BEGIN MATERIAL PROVIDED

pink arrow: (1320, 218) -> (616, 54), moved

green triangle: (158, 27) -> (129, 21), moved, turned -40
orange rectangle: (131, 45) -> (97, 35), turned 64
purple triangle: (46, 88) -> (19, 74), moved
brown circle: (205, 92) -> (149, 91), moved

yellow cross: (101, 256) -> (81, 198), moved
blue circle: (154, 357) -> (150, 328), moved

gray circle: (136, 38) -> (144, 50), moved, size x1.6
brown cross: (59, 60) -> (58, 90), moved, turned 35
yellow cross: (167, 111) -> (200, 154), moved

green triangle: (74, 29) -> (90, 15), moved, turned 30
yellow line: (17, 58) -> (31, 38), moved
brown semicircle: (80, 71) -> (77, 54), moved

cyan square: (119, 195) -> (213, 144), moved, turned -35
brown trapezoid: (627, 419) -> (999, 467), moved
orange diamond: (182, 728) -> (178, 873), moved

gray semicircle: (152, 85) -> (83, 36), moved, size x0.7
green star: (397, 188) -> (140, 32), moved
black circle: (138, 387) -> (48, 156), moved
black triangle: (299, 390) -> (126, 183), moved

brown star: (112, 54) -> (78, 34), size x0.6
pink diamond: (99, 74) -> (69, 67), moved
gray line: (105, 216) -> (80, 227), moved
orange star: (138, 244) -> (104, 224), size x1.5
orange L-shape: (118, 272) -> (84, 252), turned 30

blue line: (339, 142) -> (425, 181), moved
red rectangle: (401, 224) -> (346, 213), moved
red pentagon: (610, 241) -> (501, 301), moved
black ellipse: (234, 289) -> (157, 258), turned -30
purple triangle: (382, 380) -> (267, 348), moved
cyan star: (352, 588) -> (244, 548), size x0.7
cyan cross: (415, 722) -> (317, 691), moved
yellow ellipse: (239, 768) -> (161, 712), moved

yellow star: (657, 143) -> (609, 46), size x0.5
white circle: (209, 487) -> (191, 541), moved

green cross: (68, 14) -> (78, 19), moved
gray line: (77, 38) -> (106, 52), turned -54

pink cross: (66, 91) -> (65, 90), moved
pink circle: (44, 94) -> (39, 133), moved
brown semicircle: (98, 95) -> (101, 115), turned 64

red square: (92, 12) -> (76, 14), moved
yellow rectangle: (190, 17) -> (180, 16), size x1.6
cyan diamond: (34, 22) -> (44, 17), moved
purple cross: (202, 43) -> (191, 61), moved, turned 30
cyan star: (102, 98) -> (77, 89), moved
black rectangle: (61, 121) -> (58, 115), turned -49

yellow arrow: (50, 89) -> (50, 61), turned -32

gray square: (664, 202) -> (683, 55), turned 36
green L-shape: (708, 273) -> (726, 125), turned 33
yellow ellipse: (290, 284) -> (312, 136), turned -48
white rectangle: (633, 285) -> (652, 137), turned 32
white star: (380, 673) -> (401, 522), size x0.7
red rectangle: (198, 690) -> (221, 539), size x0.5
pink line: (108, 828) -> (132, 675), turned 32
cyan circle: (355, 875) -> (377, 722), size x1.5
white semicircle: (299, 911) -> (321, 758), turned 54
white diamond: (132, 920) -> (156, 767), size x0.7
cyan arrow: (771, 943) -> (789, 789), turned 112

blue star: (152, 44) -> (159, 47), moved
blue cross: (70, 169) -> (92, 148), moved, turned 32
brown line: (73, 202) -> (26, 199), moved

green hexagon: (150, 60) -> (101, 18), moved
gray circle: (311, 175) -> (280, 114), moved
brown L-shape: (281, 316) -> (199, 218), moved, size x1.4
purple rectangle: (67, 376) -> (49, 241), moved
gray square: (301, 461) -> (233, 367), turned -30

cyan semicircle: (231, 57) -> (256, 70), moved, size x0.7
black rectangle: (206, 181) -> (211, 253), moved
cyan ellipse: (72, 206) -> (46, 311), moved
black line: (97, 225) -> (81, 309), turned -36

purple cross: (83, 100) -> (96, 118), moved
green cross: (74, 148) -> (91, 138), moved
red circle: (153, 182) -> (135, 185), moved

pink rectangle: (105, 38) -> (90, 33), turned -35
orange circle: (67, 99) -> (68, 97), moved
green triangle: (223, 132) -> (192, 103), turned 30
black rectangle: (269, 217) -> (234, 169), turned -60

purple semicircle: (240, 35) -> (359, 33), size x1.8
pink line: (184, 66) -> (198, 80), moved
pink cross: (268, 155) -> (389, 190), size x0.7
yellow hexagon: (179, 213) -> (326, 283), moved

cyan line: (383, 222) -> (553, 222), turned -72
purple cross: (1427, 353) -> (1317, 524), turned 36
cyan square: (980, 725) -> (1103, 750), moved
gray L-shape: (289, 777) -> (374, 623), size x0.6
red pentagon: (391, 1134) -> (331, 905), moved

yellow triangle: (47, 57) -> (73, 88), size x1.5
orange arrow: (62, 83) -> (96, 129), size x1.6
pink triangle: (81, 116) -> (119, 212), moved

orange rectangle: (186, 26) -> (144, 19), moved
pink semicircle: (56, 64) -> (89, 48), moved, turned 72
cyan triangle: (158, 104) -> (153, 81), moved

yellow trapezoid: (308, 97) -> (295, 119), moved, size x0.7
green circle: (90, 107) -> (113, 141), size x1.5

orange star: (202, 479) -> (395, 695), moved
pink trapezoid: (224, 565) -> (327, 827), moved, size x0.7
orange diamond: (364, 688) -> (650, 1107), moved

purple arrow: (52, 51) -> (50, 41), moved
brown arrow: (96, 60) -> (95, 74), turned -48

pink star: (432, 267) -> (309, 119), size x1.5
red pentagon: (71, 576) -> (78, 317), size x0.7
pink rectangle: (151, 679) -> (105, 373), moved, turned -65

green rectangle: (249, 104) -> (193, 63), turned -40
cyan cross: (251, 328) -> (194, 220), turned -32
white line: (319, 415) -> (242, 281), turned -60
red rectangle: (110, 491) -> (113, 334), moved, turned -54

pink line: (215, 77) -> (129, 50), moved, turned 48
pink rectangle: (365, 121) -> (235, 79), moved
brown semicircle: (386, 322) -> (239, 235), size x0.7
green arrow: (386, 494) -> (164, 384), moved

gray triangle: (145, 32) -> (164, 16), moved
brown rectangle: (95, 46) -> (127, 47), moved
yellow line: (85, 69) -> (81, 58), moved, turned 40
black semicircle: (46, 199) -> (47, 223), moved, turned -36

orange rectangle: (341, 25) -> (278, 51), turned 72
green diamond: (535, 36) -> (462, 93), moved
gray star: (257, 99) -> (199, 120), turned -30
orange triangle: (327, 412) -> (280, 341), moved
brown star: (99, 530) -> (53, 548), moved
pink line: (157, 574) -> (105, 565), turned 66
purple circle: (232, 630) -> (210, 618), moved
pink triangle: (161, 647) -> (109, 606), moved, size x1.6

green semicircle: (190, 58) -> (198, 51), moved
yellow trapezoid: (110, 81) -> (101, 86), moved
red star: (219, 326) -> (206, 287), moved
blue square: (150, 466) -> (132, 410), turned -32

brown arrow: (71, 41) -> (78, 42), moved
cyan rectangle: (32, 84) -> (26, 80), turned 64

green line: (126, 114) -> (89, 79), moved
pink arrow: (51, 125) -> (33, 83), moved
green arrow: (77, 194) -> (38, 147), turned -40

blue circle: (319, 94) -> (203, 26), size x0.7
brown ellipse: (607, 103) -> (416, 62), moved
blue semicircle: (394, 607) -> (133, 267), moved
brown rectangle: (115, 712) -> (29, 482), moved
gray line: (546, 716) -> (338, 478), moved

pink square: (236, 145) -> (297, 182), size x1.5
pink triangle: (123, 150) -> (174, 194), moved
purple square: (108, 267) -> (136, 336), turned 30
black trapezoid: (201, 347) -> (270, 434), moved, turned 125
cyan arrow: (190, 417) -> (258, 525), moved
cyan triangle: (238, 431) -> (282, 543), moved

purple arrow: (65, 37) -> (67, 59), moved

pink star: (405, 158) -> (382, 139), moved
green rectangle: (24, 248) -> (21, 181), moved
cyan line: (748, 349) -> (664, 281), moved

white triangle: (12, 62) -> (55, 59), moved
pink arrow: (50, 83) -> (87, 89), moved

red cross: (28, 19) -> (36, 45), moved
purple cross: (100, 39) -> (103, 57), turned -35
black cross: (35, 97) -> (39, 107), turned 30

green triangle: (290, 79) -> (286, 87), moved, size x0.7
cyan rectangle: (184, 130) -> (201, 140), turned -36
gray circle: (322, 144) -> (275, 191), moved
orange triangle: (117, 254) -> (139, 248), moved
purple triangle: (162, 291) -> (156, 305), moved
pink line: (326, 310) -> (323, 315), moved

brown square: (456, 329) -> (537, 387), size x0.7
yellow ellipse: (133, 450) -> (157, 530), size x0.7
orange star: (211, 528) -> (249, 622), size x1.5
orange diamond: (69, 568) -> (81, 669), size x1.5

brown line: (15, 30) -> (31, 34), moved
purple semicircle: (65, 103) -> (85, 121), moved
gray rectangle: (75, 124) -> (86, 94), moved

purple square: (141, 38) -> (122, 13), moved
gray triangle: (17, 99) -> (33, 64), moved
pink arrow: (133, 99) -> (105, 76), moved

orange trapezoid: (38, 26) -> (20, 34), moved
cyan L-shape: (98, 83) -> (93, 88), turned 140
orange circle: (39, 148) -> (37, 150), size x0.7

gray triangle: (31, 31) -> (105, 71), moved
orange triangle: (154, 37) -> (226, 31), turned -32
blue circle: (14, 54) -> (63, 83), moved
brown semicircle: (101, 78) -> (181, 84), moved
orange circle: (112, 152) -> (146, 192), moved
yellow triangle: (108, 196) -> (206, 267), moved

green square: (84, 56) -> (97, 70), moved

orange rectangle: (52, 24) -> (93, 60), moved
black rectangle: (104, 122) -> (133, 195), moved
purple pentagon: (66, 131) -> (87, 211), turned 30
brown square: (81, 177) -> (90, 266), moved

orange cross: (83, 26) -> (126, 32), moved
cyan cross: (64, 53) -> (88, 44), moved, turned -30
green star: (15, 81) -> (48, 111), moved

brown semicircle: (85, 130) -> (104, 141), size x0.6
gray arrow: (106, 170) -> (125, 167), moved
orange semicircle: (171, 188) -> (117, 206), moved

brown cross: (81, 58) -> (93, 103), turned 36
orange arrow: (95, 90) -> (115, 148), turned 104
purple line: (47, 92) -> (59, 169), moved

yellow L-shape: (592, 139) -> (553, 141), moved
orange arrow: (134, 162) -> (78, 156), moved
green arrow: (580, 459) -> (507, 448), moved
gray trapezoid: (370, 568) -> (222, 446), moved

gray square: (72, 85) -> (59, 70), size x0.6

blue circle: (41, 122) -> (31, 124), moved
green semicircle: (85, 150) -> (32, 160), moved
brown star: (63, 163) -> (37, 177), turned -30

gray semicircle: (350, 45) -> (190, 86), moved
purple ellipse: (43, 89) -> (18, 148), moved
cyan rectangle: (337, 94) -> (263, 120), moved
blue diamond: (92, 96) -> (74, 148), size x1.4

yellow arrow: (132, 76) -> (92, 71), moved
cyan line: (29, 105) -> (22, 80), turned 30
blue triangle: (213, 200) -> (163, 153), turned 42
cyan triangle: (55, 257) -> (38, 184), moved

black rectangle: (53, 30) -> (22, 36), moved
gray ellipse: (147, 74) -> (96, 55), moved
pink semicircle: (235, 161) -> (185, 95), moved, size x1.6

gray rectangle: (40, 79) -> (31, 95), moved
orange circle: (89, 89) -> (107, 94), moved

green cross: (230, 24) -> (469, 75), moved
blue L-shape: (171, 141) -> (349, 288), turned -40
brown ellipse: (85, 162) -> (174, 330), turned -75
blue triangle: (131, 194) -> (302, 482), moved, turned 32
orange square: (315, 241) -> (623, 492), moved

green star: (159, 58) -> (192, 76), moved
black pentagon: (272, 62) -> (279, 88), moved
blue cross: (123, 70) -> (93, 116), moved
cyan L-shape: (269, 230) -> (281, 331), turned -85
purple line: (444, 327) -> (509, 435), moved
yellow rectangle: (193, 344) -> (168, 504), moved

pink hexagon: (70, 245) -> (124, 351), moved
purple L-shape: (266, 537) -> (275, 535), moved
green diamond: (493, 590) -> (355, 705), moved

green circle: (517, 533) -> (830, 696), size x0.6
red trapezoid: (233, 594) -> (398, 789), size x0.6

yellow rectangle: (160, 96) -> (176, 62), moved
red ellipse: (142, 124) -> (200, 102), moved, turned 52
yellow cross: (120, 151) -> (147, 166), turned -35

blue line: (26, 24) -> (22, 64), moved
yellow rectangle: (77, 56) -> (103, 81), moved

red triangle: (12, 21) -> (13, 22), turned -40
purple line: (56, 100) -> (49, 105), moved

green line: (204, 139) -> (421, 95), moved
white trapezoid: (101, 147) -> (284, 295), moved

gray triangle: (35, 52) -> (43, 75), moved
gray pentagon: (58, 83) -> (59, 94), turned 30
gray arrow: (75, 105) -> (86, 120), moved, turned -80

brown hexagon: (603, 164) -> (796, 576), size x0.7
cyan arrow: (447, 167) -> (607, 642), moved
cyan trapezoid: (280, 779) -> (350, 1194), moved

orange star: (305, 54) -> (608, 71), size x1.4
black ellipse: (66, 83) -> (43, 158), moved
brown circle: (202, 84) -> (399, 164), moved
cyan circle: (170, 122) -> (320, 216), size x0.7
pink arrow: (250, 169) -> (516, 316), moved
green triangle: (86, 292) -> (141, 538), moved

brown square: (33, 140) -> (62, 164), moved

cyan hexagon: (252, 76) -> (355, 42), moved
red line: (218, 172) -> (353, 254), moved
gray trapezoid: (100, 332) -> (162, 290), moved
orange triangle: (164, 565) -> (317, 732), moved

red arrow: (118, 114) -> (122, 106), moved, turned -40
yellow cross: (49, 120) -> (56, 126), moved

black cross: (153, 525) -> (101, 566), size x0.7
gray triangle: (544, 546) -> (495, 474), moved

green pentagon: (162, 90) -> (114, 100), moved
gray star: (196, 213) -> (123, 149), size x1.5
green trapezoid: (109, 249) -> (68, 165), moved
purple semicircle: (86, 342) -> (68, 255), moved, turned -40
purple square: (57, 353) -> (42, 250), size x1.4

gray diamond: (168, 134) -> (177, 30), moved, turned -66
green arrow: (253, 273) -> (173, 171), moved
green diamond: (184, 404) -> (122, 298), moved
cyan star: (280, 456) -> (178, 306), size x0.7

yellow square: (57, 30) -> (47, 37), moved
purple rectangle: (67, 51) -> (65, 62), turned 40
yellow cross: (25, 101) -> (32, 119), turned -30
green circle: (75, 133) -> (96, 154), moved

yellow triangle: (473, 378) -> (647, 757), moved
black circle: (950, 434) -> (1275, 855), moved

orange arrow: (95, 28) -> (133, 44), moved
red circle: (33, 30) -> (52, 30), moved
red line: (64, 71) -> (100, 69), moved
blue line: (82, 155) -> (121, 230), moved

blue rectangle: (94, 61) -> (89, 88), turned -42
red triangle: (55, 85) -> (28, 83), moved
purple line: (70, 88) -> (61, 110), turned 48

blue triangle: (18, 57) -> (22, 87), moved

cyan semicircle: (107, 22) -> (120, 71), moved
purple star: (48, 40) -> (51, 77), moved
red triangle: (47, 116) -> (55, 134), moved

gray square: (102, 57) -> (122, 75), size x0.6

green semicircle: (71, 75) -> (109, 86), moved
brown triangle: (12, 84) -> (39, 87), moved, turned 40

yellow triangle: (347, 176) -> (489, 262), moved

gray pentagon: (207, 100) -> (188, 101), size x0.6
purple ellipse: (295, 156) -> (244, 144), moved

END MATERIAL PROVIDED

* ACTIVITY
Your answer consists solely of the lines from the top of the records above through the line that contains "brown trapezoid: (627, 419)", each echoed exactly.

* WORKED SOLUTION
pink arrow: (1320, 218) -> (616, 54), moved

green triangle: (158, 27) -> (129, 21), moved, turned -40
orange rectangle: (131, 45) -> (97, 35), turned 64
purple triangle: (46, 88) -> (19, 74), moved
brown circle: (205, 92) -> (149, 91), moved

yellow cross: (101, 256) -> (81, 198), moved
blue circle: (154, 357) -> (150, 328), moved

gray circle: (136, 38) -> (144, 50), moved, size x1.6
brown cross: (59, 60) -> (58, 90), moved, turned 35
yellow cross: (167, 111) -> (200, 154), moved

green triangle: (74, 29) -> (90, 15), moved, turned 30
yellow line: (17, 58) -> (31, 38), moved
brown semicircle: (80, 71) -> (77, 54), moved

cyan square: (119, 195) -> (213, 144), moved, turned -35
brown trapezoid: (627, 419) -> (999, 467), moved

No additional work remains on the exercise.